• SUPPLIED MATERIAL:

══════

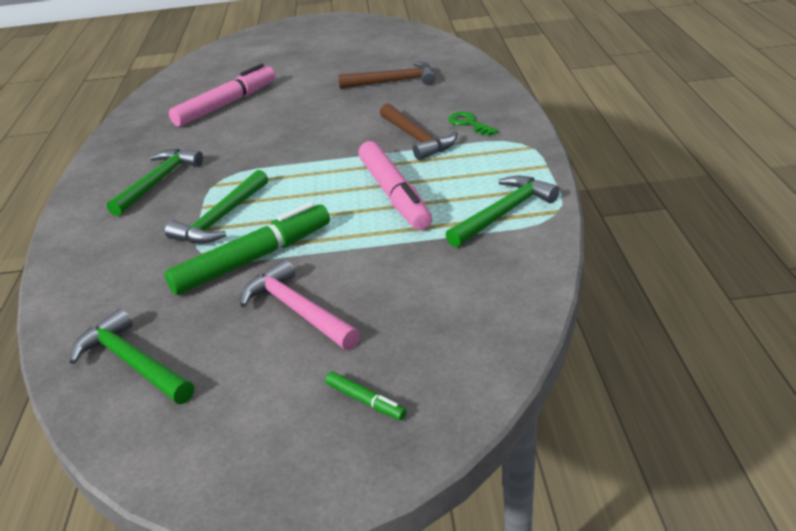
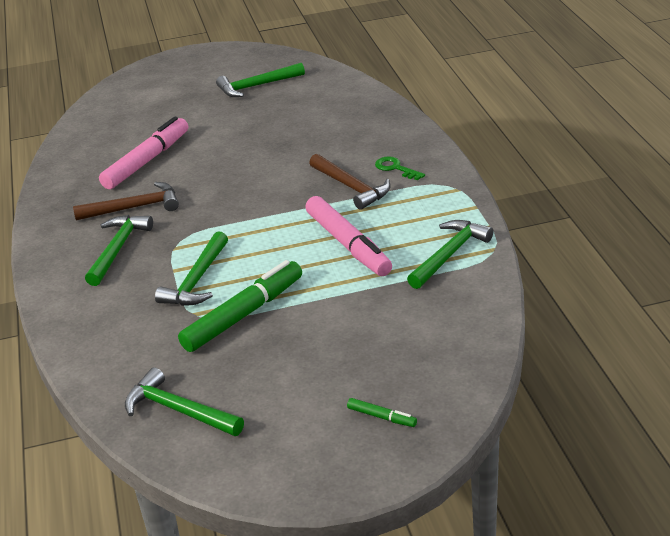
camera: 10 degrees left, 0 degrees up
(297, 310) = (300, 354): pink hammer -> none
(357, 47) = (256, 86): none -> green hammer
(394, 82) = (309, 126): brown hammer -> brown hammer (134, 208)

══════

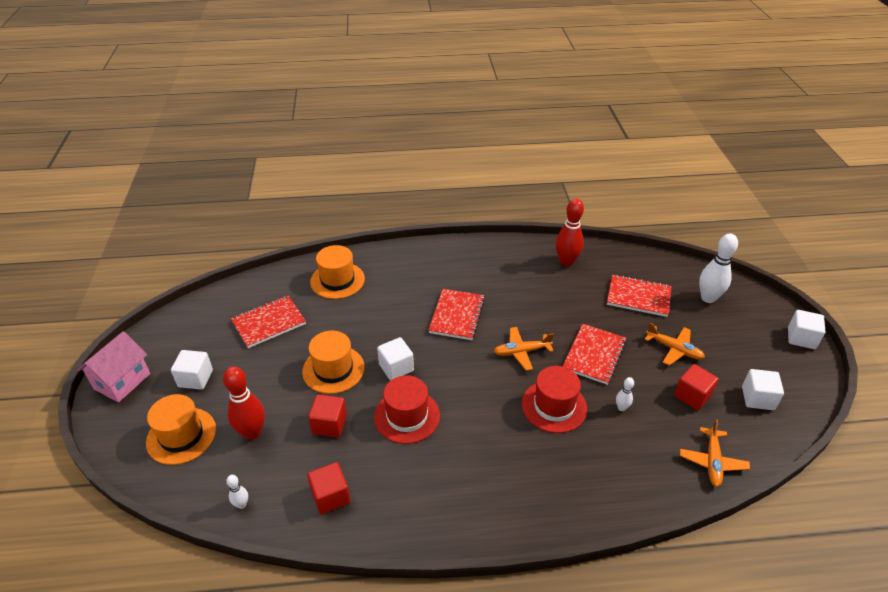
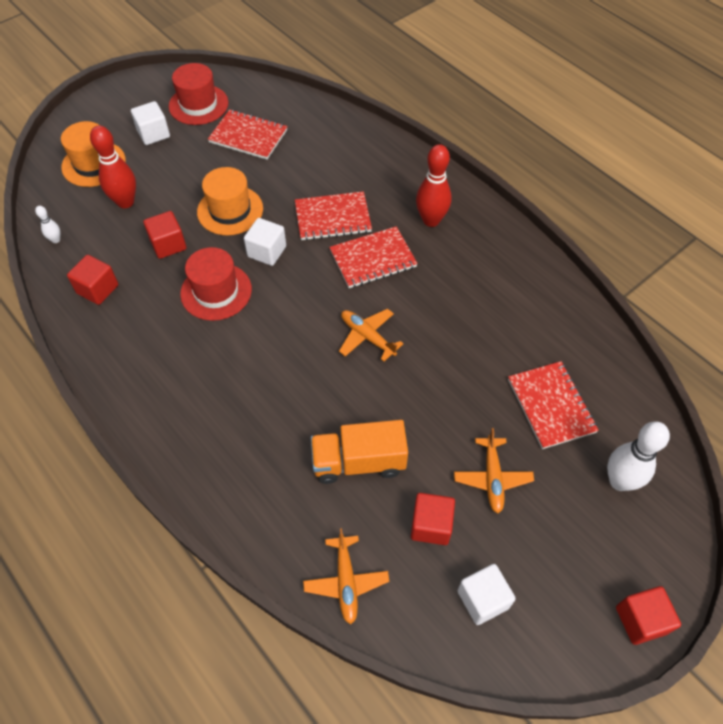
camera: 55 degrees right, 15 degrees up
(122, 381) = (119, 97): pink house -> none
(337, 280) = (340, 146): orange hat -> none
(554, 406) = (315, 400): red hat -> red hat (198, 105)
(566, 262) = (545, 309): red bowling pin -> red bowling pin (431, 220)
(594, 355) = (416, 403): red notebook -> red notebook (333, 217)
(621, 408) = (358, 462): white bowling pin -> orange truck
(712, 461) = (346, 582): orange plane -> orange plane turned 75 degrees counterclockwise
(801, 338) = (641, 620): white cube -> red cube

══════

• TRY IT: The lines in the records above that include the word "camera" must be copied out.

• TASK SOLUTION:
camera: 10 degrees left, 0 degrees up
camera: 55 degrees right, 15 degrees up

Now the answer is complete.